● **Data provided**
○ ○ ○
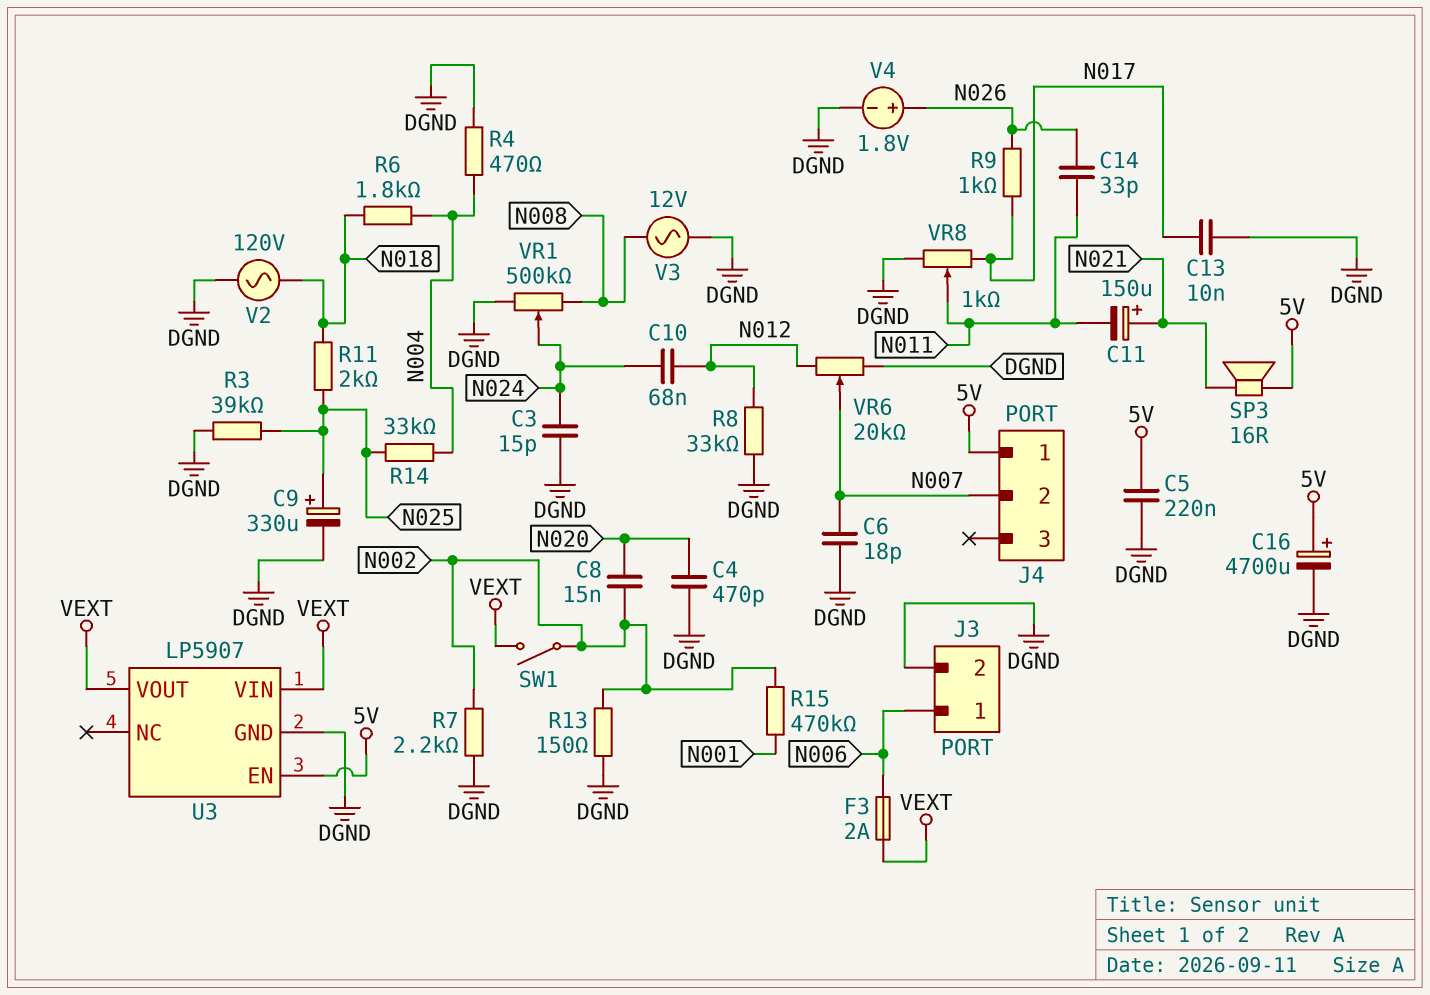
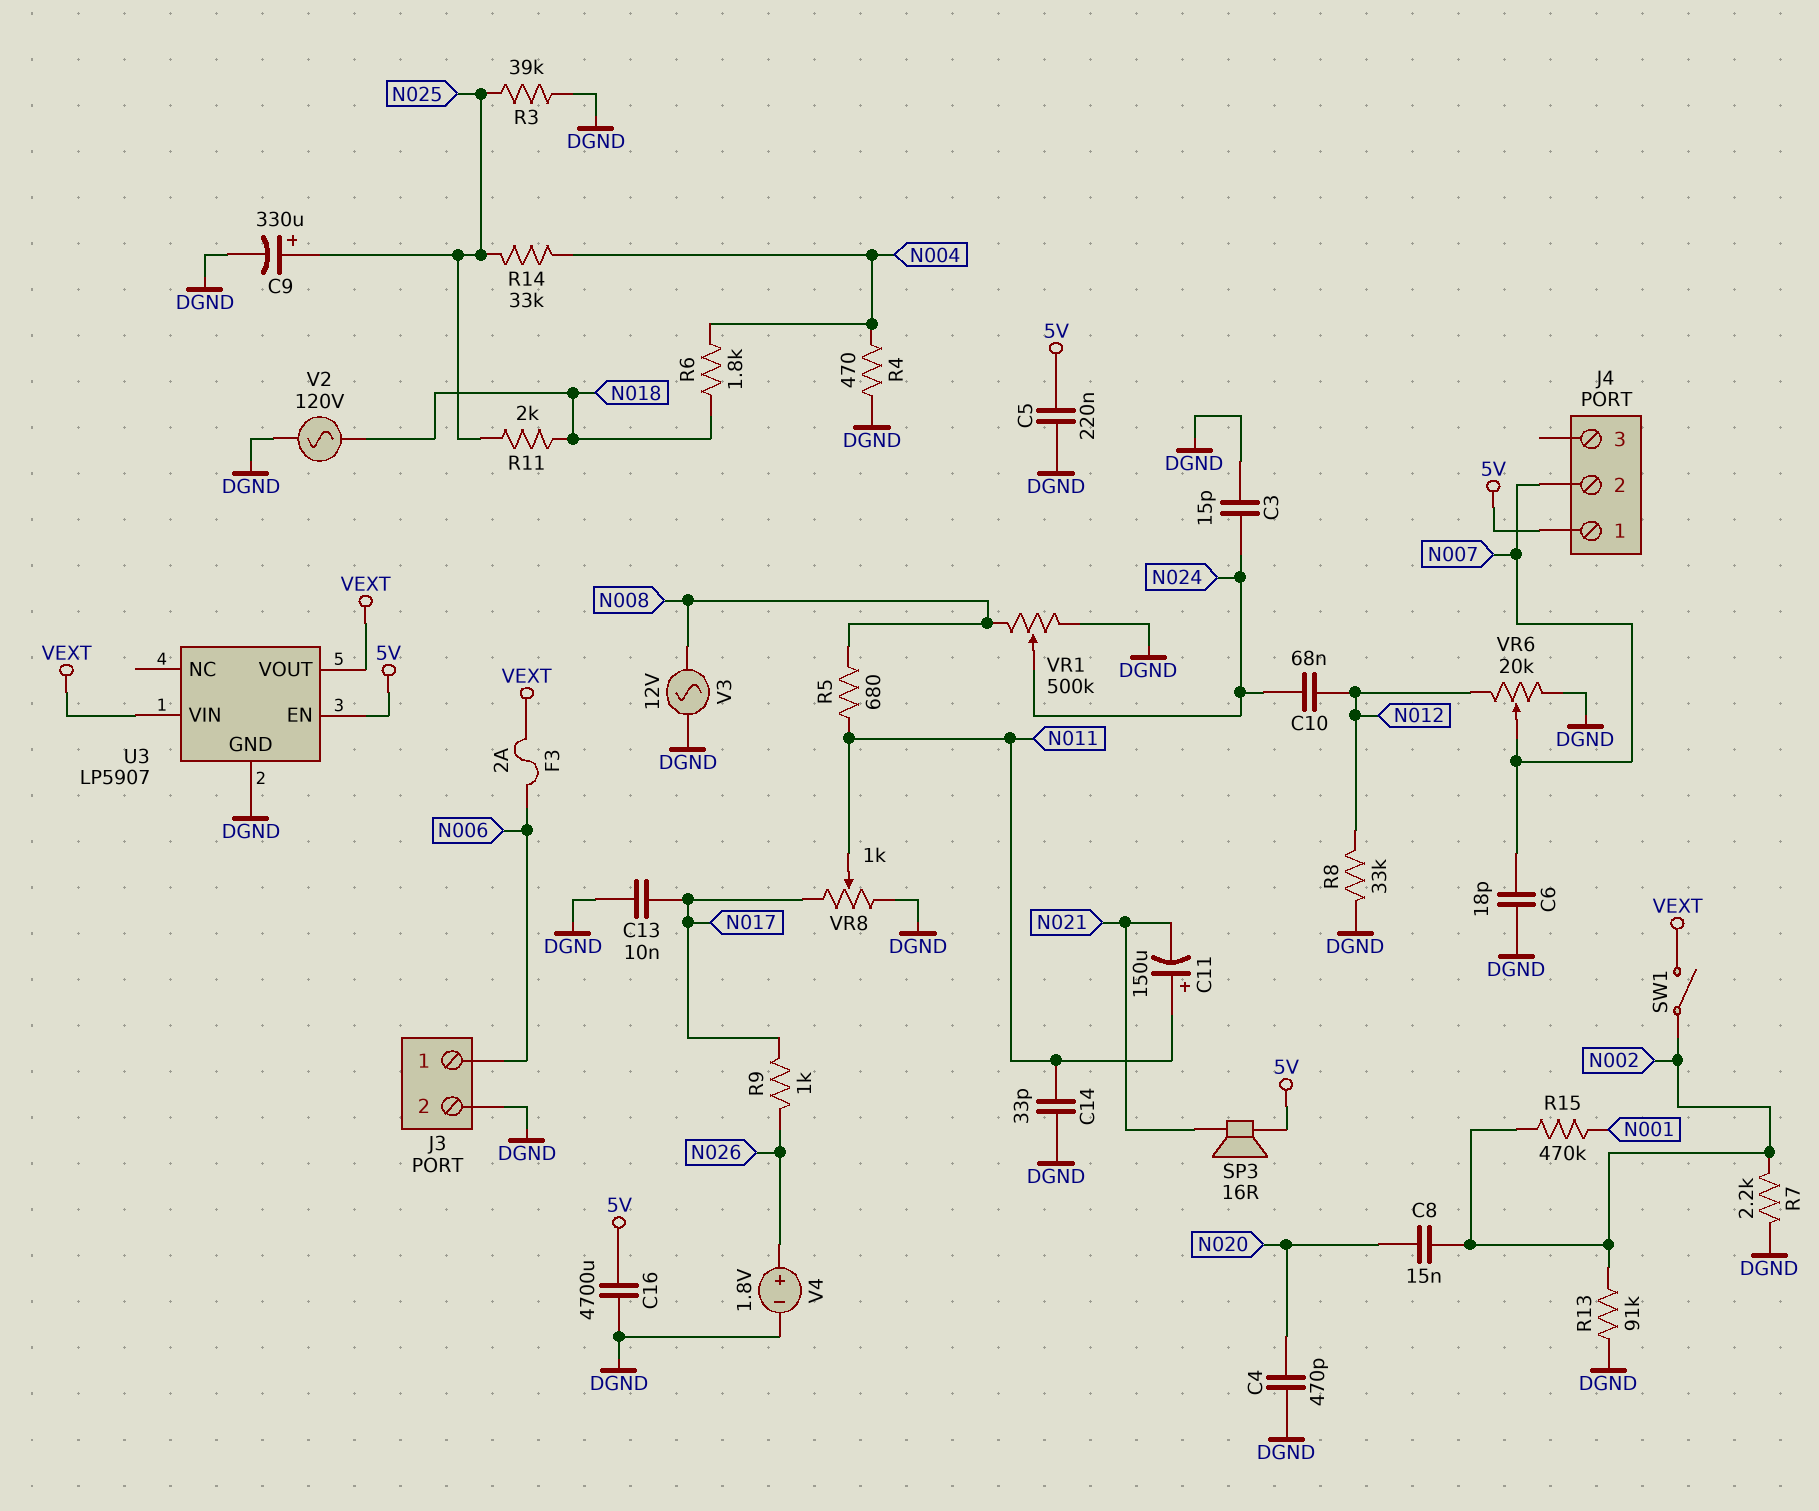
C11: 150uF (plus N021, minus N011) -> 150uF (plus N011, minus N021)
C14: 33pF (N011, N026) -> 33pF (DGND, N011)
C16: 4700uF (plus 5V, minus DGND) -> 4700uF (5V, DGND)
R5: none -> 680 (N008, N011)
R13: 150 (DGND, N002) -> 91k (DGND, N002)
○ ○ ○
● **Exercise**
From the first line to the last, return the material above exactly, apart from the pictures.

● **Response to the task**
C11: 150uF (plus N021, minus N011) -> 150uF (plus N011, minus N021)
C14: 33pF (N011, N026) -> 33pF (DGND, N011)
C16: 4700uF (plus 5V, minus DGND) -> 4700uF (5V, DGND)
R5: none -> 680 (N008, N011)
R13: 150 (DGND, N002) -> 91k (DGND, N002)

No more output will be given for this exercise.